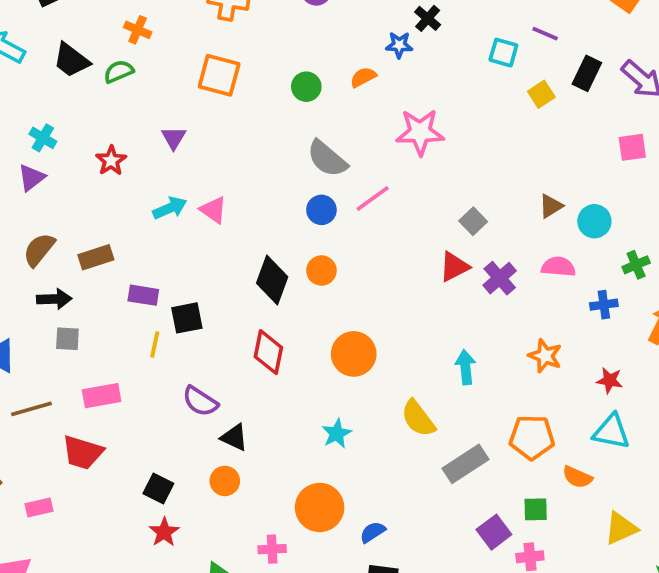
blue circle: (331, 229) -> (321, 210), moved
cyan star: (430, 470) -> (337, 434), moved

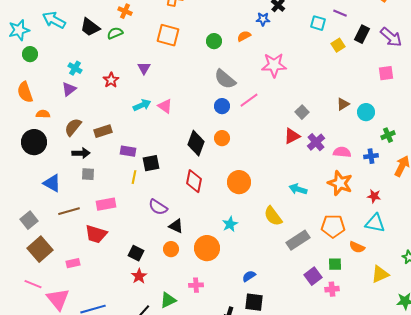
pink semicircle: (558, 267) -> (342, 152), moved
orange star: (545, 356) -> (340, 183), size x1.4
cyan arrow: (466, 367) -> (298, 189), turned -66
orange circle: (320, 507) -> (207, 248), moved

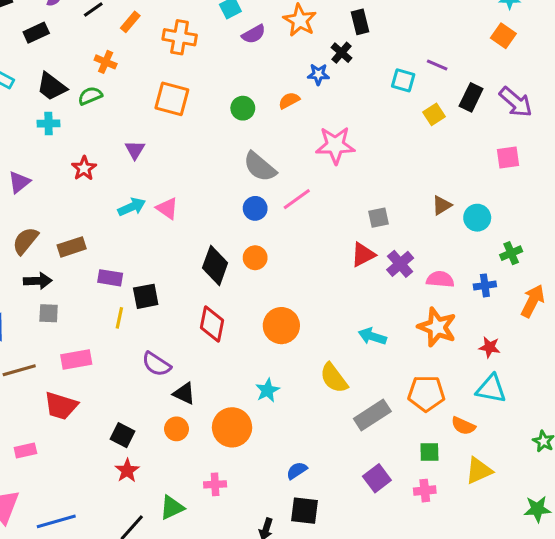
cyan cross: (75, 68) -> (49, 124), moved, turned -32
gray square: (302, 112) -> (379, 218), turned 32
yellow triangle: (380, 274) -> (479, 471), moved
purple square: (313, 276) -> (377, 478), moved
▬▬▬▬▬▬
## YOUR TASK
Pictures aside, return all of the material exactly as written.

## RESPONSE FOR THIS EXERCISE
blue circle: (331, 229) -> (321, 210), moved
cyan star: (430, 470) -> (337, 434), moved

pink semicircle: (558, 267) -> (342, 152), moved
orange star: (545, 356) -> (340, 183), size x1.4
cyan arrow: (466, 367) -> (298, 189), turned -66
orange circle: (320, 507) -> (207, 248), moved

cyan cross: (75, 68) -> (49, 124), moved, turned -32
gray square: (302, 112) -> (379, 218), turned 32
yellow triangle: (380, 274) -> (479, 471), moved
purple square: (313, 276) -> (377, 478), moved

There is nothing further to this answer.